◆ **WORK REQUIRED**
Every entry below must be retyped exactly, and the pictures must be left out.

◆ **EXTRACTED MATERIAL**
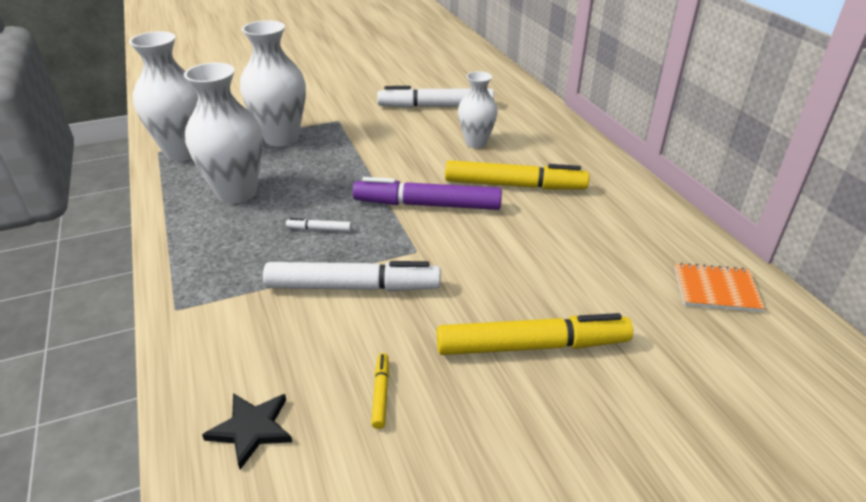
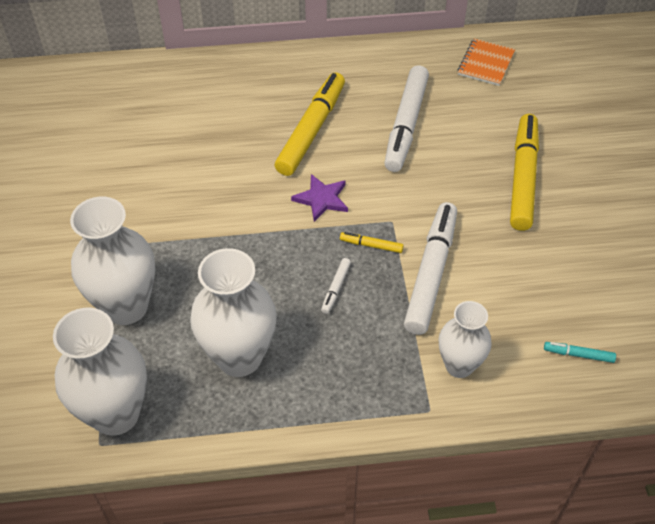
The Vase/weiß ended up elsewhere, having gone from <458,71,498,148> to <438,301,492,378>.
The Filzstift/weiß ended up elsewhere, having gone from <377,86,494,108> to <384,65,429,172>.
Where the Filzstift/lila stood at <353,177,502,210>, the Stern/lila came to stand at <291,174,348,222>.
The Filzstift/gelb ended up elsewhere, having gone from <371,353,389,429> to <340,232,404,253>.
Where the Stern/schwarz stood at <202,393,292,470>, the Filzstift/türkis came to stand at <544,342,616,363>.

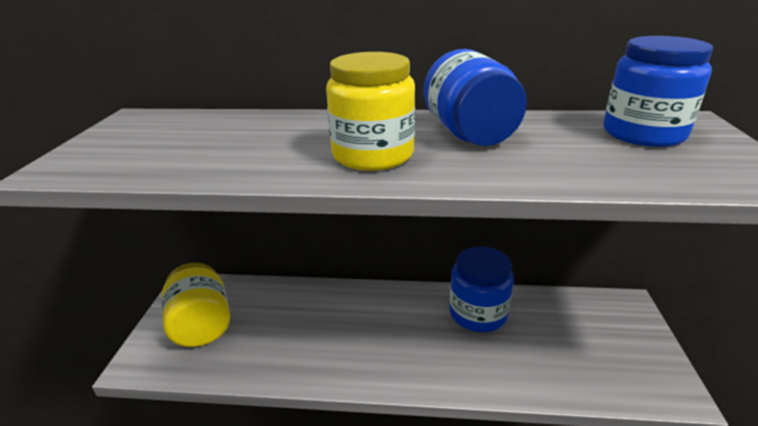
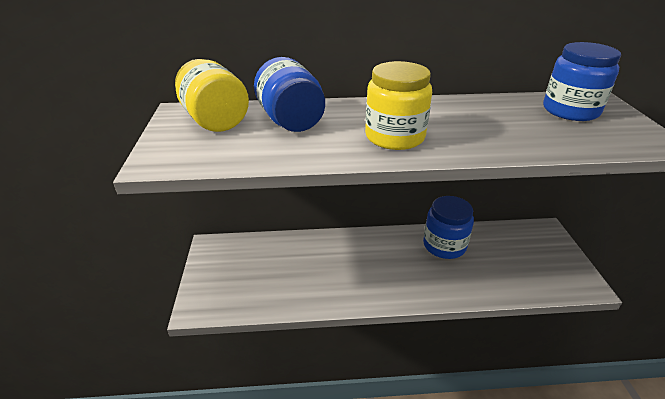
The Einmachglas/blau ended up elsewhere, having gone from <424,49,527,146> to <254,57,325,132>.
The Einmachglas/gelb ended up elsewhere, having gone from <162,263,230,347> to <175,59,249,132>.

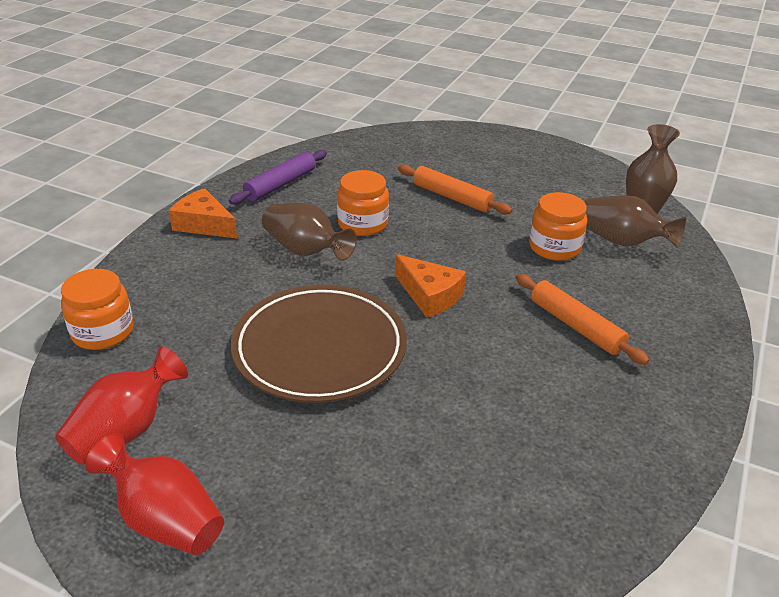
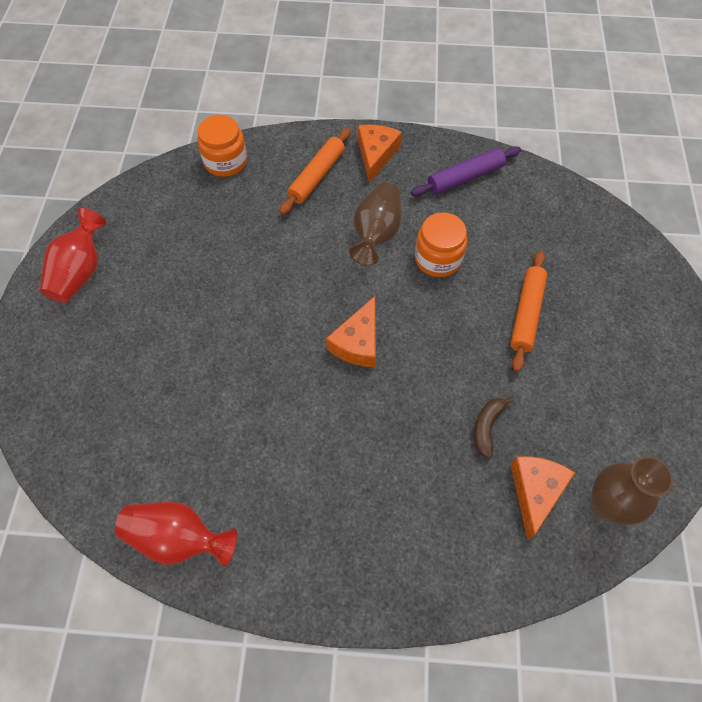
The Nudelholz/lila at <229,150,327,205> ended up facing another way, 45 degrees counterclockwise from before.
Where the Einmachglas/orange stood at <529,192,587,261>, the Banane/braun came to stand at <474,397,514,458>.
Where the Vase/braun stood at <584,195,686,248>, the Käse/orange came to stand at <510,456,575,540>.
The Nudelholz/orange ended up elsewhere, having gone from <515,274,649,365> to <280,128,351,215>.
The second view lost the Teller/braun at <231,285,407,403>.
The Vase/rot ended up elsewhere, having gone from <55,346,188,465> to <115,502,237,567>.

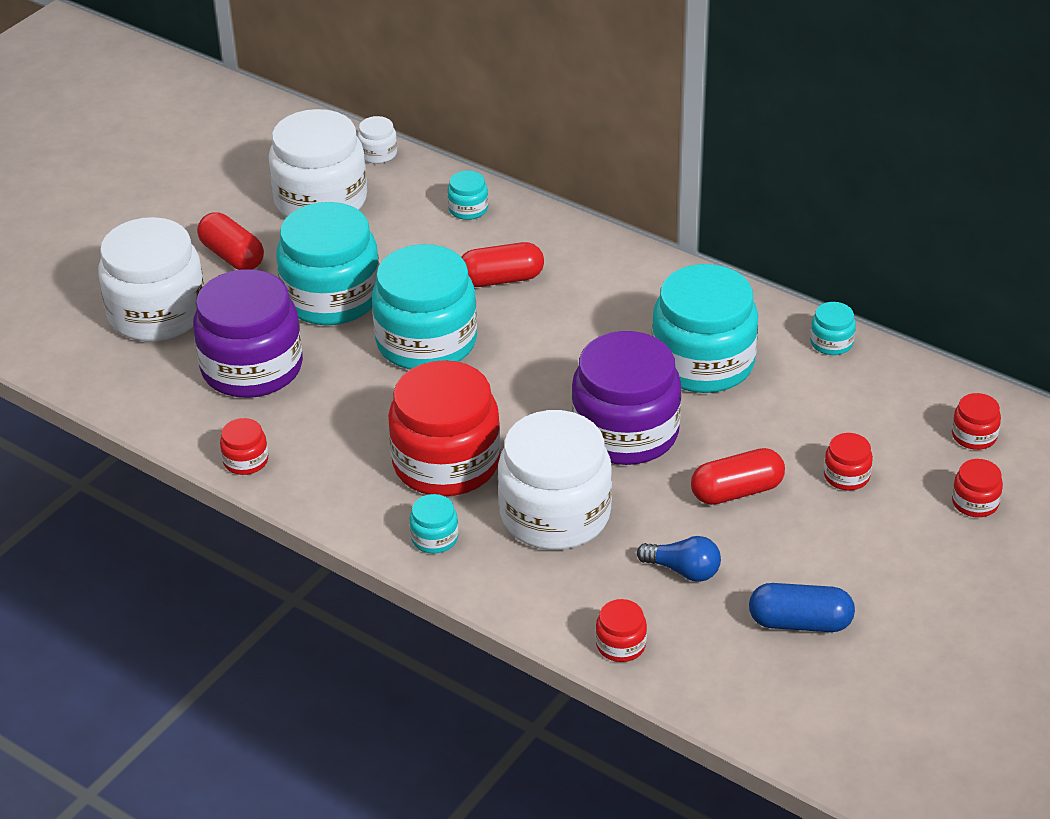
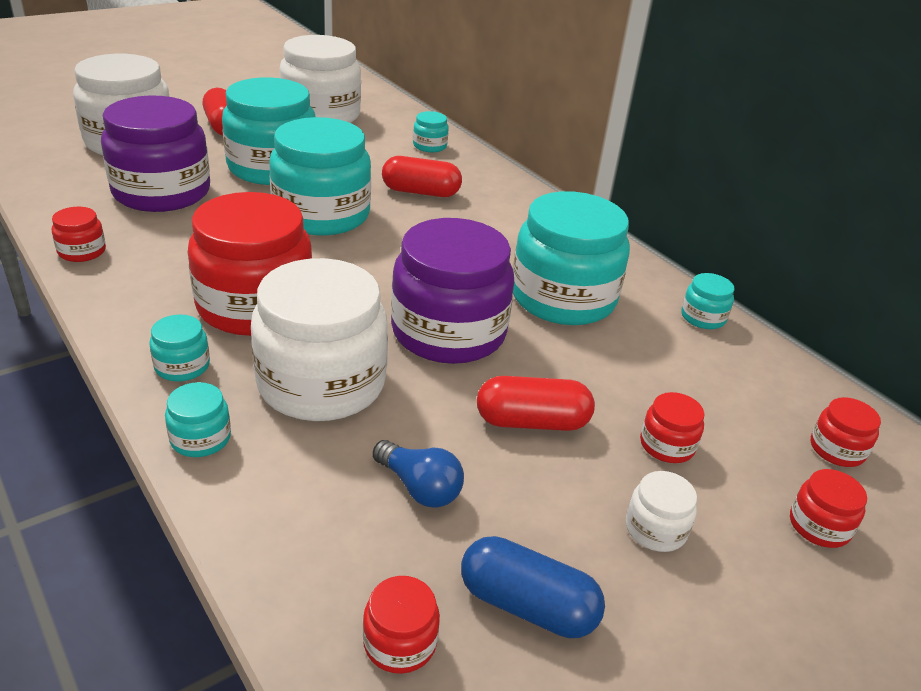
The Einmachglas/weiß ended up elsewhere, having gone from <357,116,397,164> to <626,471,697,552>.
The Einmachglas/rot ended up elsewhere, having gone from <596,599,647,662> to <363,576,440,674>.
The second view gained the Einmachglas/türkis at <165,382,231,457>.

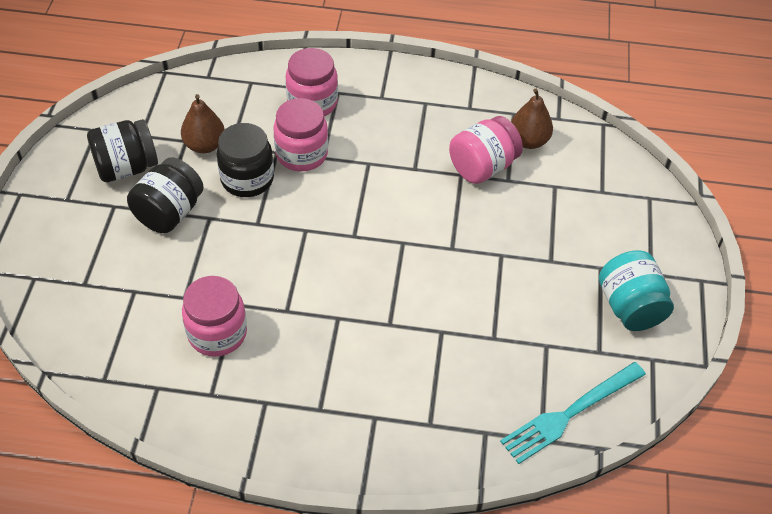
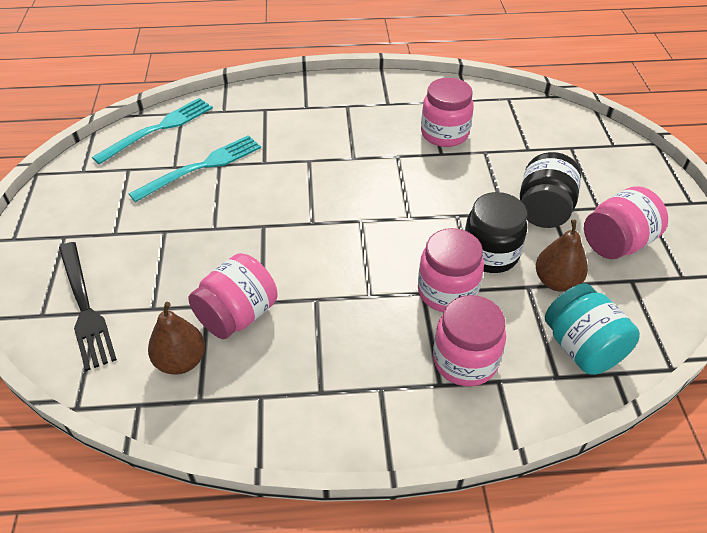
What was the Einmachglas/schwarz at <87,119,158,182> turned into the Einmachglas/rosa at <584,186,668,259>.
The Einmachglas/türkis ended up elsewhere, having gone from <599,250,674,331> to <545,283,640,375>.
The second view gained the Gabel/türkis at <129,135,261,202>.
The second view gained the Gabel/schwarz at <59,242,117,371>.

◆ **TASK ANSWER**
The Vase/weiß ended up elsewhere, having gone from <458,71,498,148> to <438,301,492,378>.
The Filzstift/weiß ended up elsewhere, having gone from <377,86,494,108> to <384,65,429,172>.
Where the Filzstift/lila stood at <353,177,502,210>, the Stern/lila came to stand at <291,174,348,222>.
The Filzstift/gelb ended up elsewhere, having gone from <371,353,389,429> to <340,232,404,253>.
Where the Stern/schwarz stood at <202,393,292,470>, the Filzstift/türkis came to stand at <544,342,616,363>.

The Einmachglas/blau ended up elsewhere, having gone from <424,49,527,146> to <254,57,325,132>.
The Einmachglas/gelb ended up elsewhere, having gone from <162,263,230,347> to <175,59,249,132>.

The Nudelholz/lila at <229,150,327,205> ended up facing another way, 45 degrees counterclockwise from before.
Where the Einmachglas/orange stood at <529,192,587,261>, the Banane/braun came to stand at <474,397,514,458>.
Where the Vase/braun stood at <584,195,686,248>, the Käse/orange came to stand at <510,456,575,540>.
The Nudelholz/orange ended up elsewhere, having gone from <515,274,649,365> to <280,128,351,215>.
The second view lost the Teller/braun at <231,285,407,403>.
The Vase/rot ended up elsewhere, having gone from <55,346,188,465> to <115,502,237,567>.

The Einmachglas/weiß ended up elsewhere, having gone from <357,116,397,164> to <626,471,697,552>.
The Einmachglas/rot ended up elsewhere, having gone from <596,599,647,662> to <363,576,440,674>.
The second view gained the Einmachglas/türkis at <165,382,231,457>.

What was the Einmachglas/schwarz at <87,119,158,182> turned into the Einmachglas/rosa at <584,186,668,259>.
The Einmachglas/türkis ended up elsewhere, having gone from <599,250,674,331> to <545,283,640,375>.
The second view gained the Gabel/türkis at <129,135,261,202>.
The second view gained the Gabel/schwarz at <59,242,117,371>.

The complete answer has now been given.